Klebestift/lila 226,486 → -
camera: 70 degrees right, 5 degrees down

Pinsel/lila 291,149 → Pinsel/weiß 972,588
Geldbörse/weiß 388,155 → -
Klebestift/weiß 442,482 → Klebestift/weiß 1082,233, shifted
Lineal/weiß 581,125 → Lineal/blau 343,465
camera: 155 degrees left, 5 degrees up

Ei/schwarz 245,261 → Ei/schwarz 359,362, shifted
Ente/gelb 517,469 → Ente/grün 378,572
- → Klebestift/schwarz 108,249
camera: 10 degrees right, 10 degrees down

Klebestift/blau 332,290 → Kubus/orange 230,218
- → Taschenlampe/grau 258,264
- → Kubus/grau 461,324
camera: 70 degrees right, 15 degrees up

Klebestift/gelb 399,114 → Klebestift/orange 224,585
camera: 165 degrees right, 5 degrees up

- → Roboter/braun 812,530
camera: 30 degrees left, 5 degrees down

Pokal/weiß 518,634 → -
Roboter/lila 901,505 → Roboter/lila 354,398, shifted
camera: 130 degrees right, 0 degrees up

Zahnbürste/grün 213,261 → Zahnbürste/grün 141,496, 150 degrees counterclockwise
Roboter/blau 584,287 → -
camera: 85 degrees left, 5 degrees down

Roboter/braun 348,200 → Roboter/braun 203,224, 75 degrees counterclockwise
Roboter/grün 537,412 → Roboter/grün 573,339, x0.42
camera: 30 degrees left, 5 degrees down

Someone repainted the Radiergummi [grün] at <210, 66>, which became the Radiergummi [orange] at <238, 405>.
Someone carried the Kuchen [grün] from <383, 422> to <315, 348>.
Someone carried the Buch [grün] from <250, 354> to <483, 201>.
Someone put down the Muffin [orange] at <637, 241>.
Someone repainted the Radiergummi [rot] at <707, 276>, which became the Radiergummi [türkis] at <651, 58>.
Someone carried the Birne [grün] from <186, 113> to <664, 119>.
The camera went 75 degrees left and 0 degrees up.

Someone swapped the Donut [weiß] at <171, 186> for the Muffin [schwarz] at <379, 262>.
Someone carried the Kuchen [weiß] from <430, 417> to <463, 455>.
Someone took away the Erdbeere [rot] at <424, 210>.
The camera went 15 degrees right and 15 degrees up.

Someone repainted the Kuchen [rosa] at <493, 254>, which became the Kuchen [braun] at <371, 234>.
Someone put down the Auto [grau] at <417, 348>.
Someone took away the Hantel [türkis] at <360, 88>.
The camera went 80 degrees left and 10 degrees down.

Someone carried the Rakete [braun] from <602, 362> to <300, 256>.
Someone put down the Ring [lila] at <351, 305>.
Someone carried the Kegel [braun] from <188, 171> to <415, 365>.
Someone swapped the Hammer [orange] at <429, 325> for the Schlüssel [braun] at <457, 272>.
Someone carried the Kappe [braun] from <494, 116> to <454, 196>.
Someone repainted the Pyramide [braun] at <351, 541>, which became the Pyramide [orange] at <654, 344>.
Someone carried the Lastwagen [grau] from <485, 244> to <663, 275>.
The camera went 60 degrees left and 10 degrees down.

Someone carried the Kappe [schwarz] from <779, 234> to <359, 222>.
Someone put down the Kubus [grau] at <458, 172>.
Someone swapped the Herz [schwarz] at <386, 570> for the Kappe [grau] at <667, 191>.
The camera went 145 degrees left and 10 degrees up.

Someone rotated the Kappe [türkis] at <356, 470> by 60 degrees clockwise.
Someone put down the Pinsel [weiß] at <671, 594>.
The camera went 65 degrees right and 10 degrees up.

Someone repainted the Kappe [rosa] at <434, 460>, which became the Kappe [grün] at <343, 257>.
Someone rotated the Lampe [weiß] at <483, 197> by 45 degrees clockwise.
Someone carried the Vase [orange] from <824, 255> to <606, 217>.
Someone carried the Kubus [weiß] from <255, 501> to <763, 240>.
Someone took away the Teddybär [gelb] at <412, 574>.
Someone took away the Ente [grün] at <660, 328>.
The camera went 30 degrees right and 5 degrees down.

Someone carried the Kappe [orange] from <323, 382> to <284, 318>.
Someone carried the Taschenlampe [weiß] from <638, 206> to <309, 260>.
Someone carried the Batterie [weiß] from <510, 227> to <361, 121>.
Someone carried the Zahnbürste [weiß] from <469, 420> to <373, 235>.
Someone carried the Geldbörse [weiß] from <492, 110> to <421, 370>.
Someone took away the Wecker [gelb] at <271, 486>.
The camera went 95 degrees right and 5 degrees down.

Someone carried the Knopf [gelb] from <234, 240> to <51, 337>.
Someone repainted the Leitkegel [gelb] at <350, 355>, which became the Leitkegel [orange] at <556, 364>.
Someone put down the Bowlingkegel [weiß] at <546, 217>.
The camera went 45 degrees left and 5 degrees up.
-- -- --
Exercise requirements →
Return each line from the entries above that includes "Radiergummi".

Task output →
Someone repainted the Radiergummi [grün] at <210, 66>, which became the Radiergummi [orange] at <238, 405>.
Someone repainted the Radiergummi [rot] at <707, 276>, which became the Radiergummi [türkis] at <651, 58>.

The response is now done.